* **Work item**: Look for the line with "MATRIX1 pin CLK: D4 -> A0" in the data below, then reproduce word for word that line and every line after it. Leave out all pictures and add nothing.

* **Material for this task**:
____

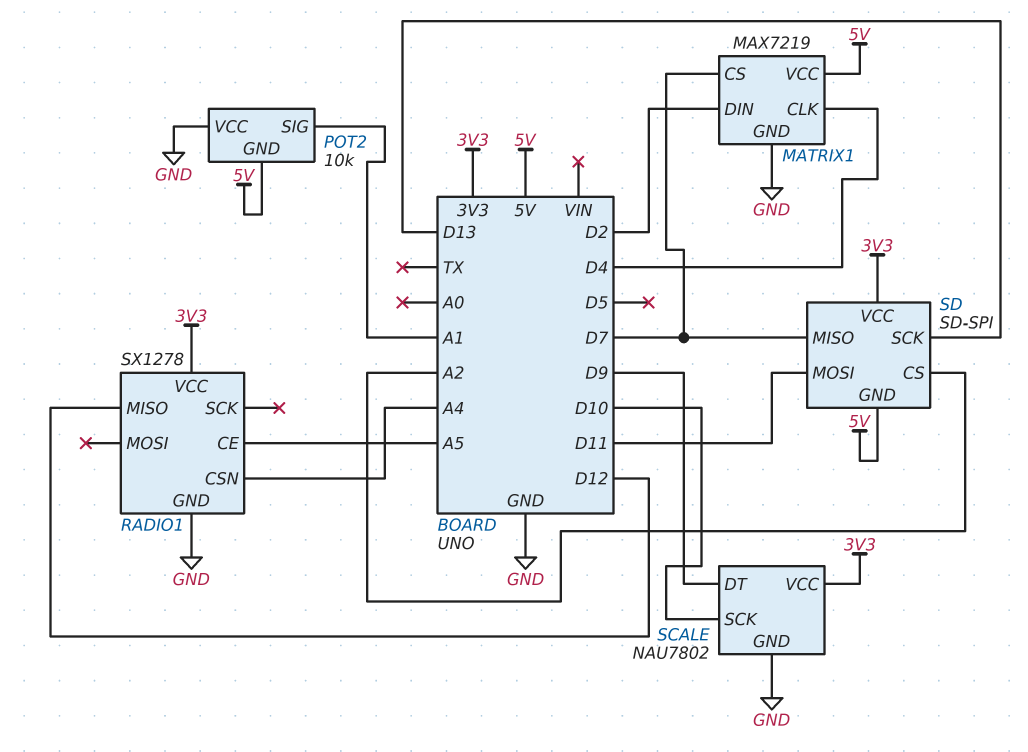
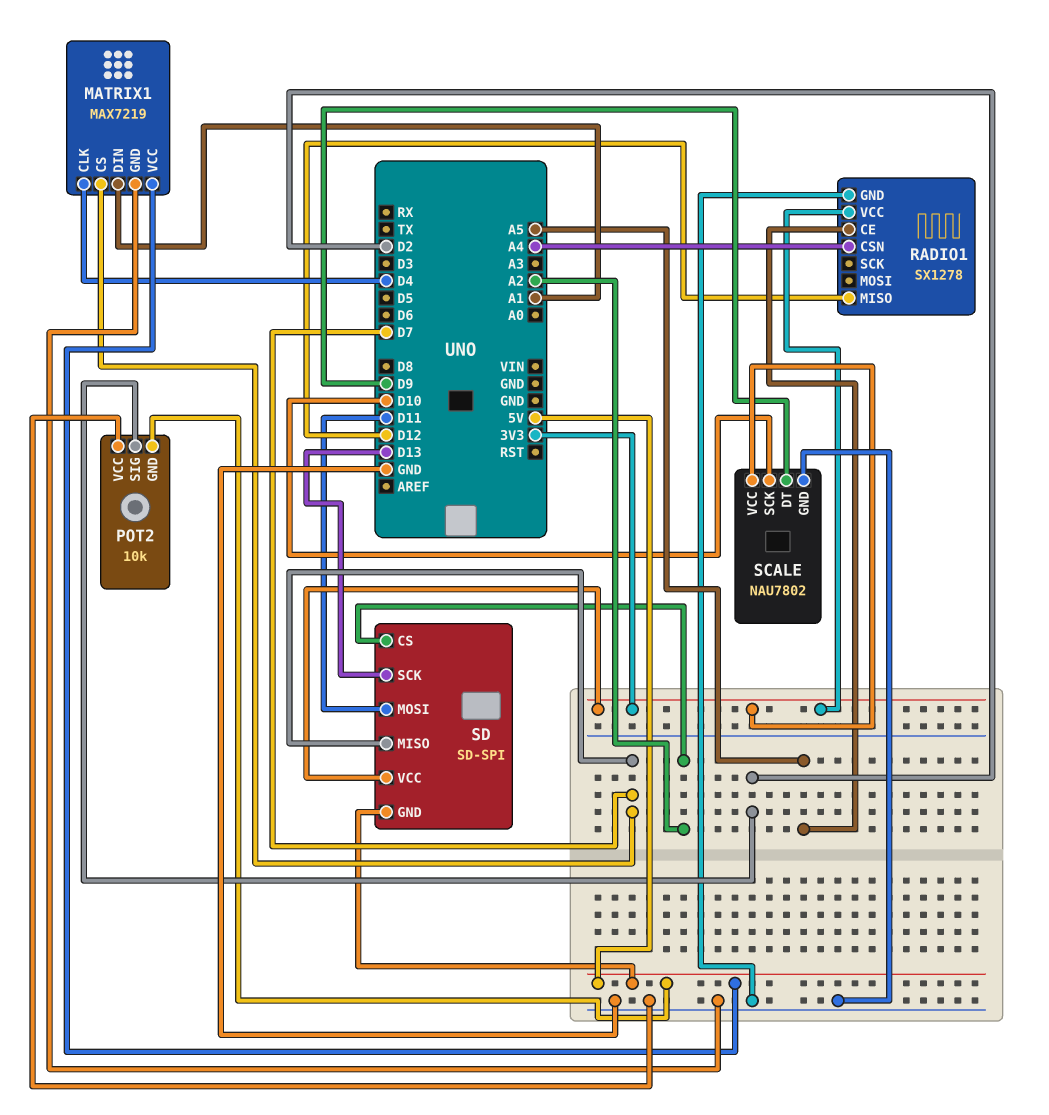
MATRIX1 pin DIN: D2 -> A1
POT2 pin SIG: A1 -> D2

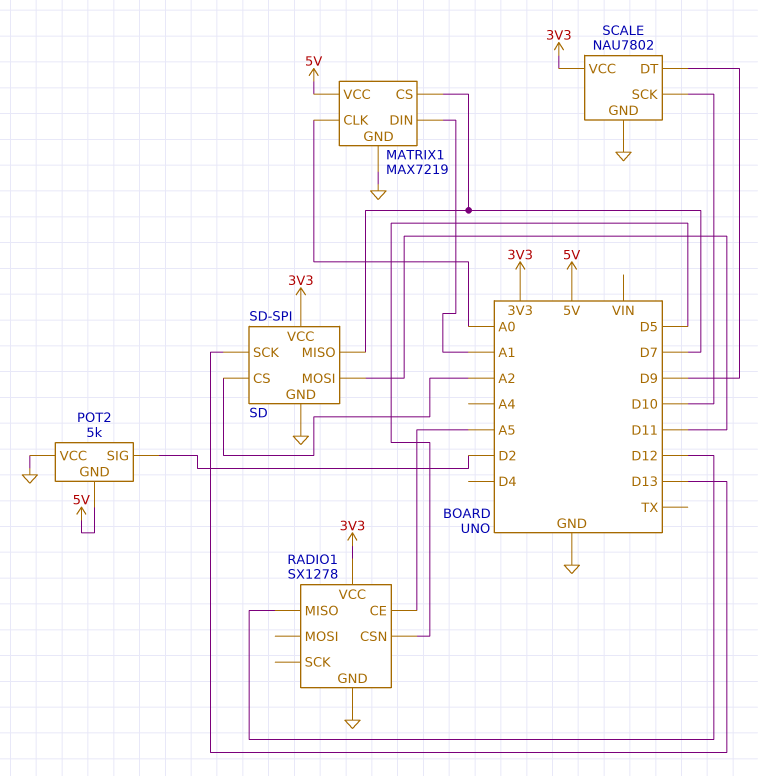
MATRIX1 pin CLK: D4 -> A0
POT2: 10k -> 5k
RADIO1 pin CSN: A4 -> D5
SD pin GND: 5V -> GND

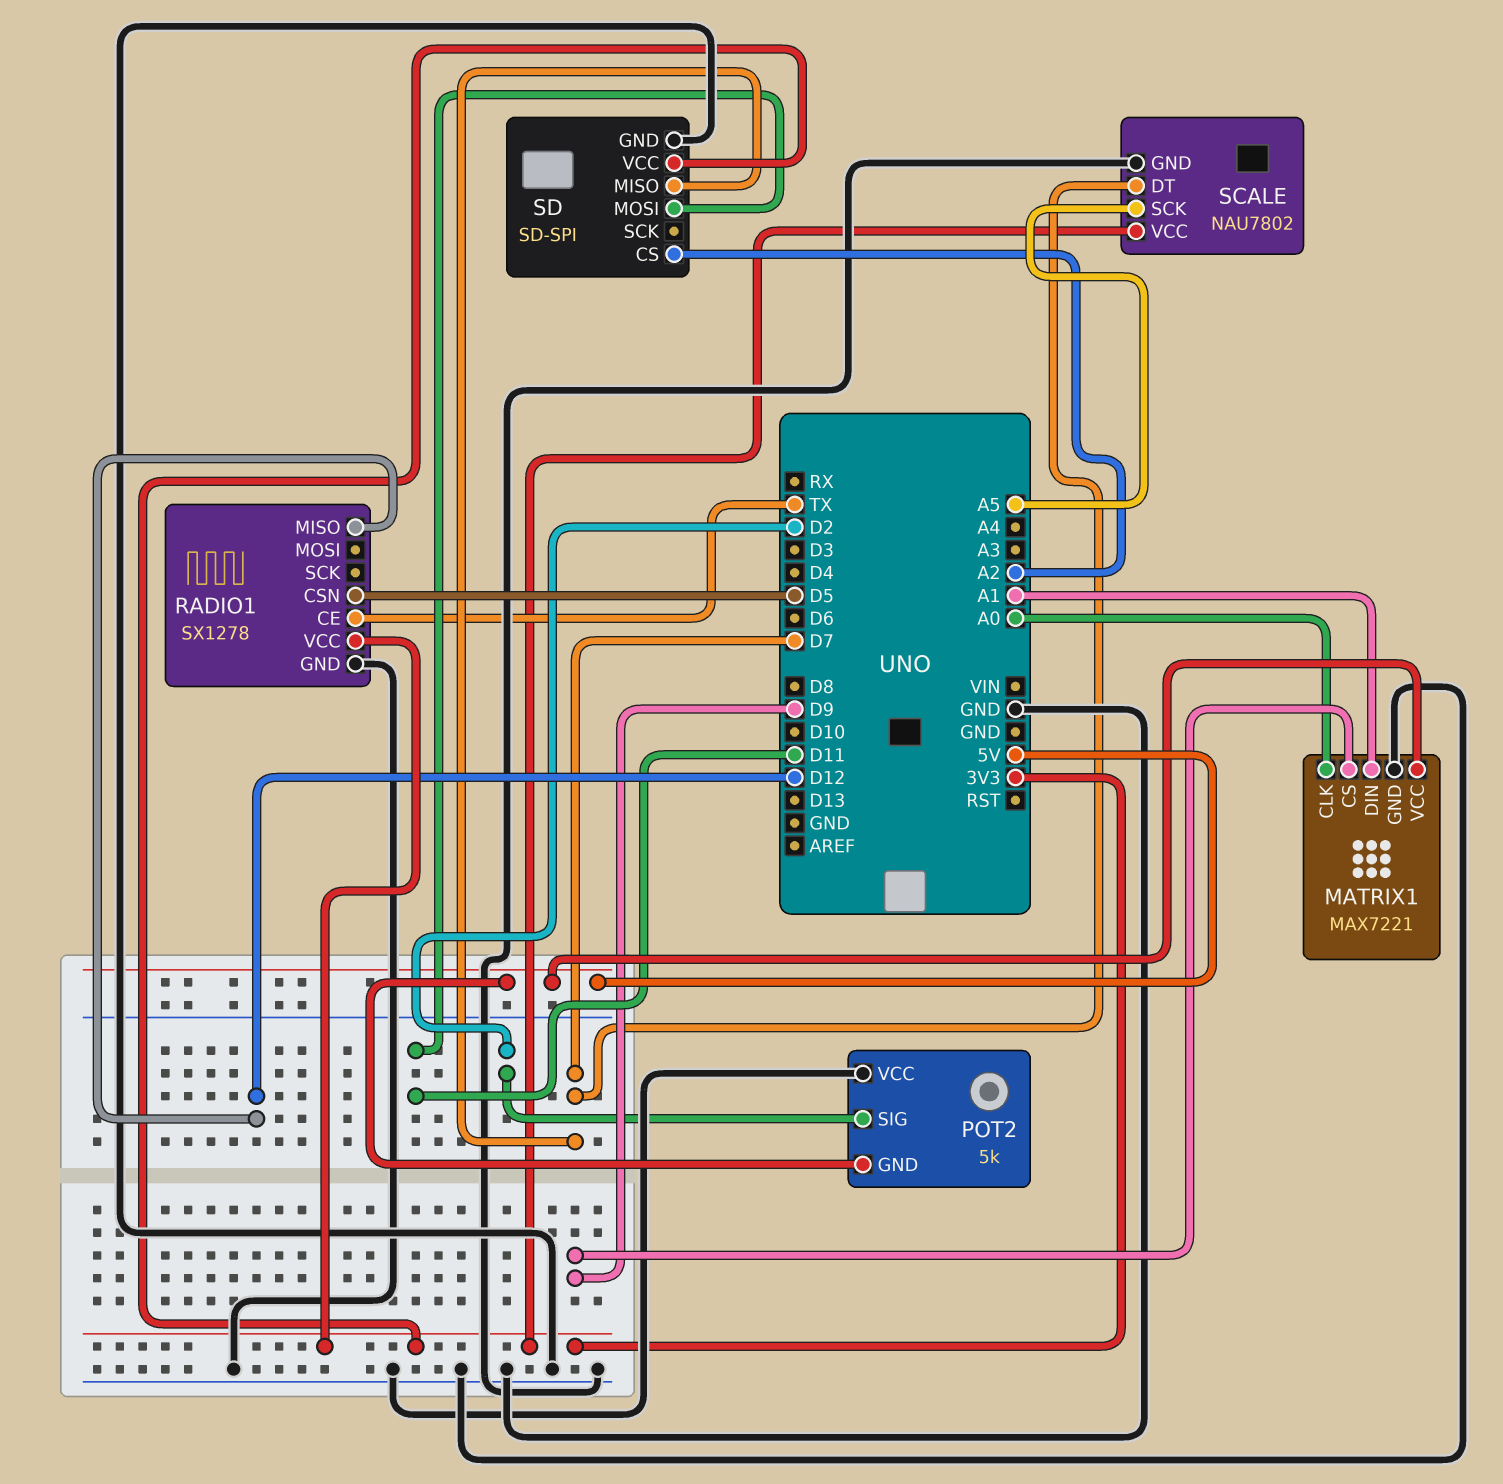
MATRIX1: MAX7219 -> MAX7221
MATRIX1 pin CS: D7 -> D9
RADIO1 pin CE: A5 -> TX
SCALE pin DT: D9 -> D7
SCALE pin SCK: D10 -> A5
SD pin SCK: D13 -> none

____

* **Expected answer**:
MATRIX1 pin CLK: D4 -> A0
POT2: 10k -> 5k
RADIO1 pin CSN: A4 -> D5
SD pin GND: 5V -> GND

MATRIX1: MAX7219 -> MAX7221
MATRIX1 pin CS: D7 -> D9
RADIO1 pin CE: A5 -> TX
SCALE pin DT: D9 -> D7
SCALE pin SCK: D10 -> A5
SD pin SCK: D13 -> none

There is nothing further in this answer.